Object state change records
::::::::

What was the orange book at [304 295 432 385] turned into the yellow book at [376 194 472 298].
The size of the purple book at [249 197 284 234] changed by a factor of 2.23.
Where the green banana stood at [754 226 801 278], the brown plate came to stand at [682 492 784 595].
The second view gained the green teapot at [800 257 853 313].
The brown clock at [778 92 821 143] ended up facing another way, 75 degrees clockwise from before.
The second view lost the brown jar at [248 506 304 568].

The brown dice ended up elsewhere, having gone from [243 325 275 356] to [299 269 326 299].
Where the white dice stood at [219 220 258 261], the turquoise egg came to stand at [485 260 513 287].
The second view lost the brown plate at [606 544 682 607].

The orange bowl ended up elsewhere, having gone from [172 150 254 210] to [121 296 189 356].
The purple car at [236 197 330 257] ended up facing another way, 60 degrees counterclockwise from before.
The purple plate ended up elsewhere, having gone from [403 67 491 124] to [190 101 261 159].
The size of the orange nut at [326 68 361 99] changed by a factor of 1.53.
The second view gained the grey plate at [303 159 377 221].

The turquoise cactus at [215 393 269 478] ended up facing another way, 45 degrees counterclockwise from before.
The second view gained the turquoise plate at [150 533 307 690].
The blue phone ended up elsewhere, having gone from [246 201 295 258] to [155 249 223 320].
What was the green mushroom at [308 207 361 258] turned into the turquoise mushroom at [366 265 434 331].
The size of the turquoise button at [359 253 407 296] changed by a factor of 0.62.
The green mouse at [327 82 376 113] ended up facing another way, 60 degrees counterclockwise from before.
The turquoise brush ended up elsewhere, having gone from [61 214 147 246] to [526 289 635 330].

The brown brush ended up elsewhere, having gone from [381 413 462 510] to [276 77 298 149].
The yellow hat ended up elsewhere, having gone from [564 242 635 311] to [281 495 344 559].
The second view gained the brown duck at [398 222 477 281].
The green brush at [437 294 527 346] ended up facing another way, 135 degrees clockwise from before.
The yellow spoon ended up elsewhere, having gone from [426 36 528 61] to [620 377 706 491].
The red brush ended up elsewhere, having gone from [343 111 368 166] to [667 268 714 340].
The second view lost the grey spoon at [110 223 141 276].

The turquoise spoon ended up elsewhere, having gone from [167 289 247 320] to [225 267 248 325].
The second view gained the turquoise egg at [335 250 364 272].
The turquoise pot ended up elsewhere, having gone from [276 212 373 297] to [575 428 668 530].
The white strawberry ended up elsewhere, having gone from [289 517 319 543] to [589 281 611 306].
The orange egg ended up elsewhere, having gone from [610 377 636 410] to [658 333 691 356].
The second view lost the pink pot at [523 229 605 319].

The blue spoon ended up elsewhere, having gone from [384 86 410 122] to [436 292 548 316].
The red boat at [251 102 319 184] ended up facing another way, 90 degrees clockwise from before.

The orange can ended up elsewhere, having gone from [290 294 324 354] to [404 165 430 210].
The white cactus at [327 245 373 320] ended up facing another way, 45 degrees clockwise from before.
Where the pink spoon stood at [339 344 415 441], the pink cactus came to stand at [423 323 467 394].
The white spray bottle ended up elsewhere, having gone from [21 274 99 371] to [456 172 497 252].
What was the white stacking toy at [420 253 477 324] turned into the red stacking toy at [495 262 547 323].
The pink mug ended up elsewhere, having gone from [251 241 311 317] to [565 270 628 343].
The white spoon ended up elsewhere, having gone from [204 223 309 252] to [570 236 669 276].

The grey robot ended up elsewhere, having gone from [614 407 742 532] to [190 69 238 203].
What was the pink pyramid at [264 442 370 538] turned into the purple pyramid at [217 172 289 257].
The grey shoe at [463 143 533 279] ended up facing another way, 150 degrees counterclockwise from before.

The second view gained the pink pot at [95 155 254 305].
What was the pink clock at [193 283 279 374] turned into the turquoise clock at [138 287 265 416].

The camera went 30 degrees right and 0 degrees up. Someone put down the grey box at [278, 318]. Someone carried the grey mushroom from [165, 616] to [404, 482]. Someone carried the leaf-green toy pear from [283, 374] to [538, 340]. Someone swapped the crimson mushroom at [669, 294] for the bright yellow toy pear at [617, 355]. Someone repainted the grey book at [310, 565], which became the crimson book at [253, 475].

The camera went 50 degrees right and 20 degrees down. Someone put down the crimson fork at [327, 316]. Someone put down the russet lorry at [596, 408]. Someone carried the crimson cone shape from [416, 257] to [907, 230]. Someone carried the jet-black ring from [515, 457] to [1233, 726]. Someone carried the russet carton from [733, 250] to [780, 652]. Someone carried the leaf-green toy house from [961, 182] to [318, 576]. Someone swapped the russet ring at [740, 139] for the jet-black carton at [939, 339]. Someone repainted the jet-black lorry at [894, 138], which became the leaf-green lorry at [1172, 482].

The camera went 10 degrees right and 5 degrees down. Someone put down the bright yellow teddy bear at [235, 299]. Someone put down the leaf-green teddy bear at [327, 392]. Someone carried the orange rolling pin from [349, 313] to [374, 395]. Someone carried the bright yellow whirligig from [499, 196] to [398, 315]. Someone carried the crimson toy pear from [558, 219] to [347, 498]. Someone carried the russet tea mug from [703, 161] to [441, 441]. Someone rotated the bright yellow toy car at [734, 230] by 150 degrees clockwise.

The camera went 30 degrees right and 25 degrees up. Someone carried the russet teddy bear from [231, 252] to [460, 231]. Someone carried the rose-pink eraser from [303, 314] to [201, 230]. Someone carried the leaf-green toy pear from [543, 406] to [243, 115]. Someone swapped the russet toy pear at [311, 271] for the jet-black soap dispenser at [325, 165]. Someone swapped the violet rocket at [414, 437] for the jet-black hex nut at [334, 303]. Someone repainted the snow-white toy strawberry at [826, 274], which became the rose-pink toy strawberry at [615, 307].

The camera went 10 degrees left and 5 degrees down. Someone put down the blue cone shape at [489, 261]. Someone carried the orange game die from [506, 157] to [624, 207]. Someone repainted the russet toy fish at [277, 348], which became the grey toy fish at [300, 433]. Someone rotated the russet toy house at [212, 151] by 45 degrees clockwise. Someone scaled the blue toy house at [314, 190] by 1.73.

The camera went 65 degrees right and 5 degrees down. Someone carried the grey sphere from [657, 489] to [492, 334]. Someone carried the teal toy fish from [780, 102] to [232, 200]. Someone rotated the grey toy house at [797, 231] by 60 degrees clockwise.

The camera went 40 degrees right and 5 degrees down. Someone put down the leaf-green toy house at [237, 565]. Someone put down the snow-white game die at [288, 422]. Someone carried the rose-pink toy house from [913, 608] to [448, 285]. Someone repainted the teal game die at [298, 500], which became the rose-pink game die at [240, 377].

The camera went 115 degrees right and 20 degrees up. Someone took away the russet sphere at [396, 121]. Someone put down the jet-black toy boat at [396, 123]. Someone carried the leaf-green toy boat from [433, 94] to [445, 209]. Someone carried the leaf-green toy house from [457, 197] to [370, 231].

::::::::

> **WHAT IS BEING ASKED**: Using the data above, extract exactly the lines from the one that holds "The size of the purple" to the one that holds "The brown clock", both ends included, and no others.

> **WORKED SOLUTION**:
The size of the purple book at [249 197 284 234] changed by a factor of 2.23.
Where the green banana stood at [754 226 801 278], the brown plate came to stand at [682 492 784 595].
The second view gained the green teapot at [800 257 853 313].
The brown clock at [778 92 821 143] ended up facing another way, 75 degrees clockwise from before.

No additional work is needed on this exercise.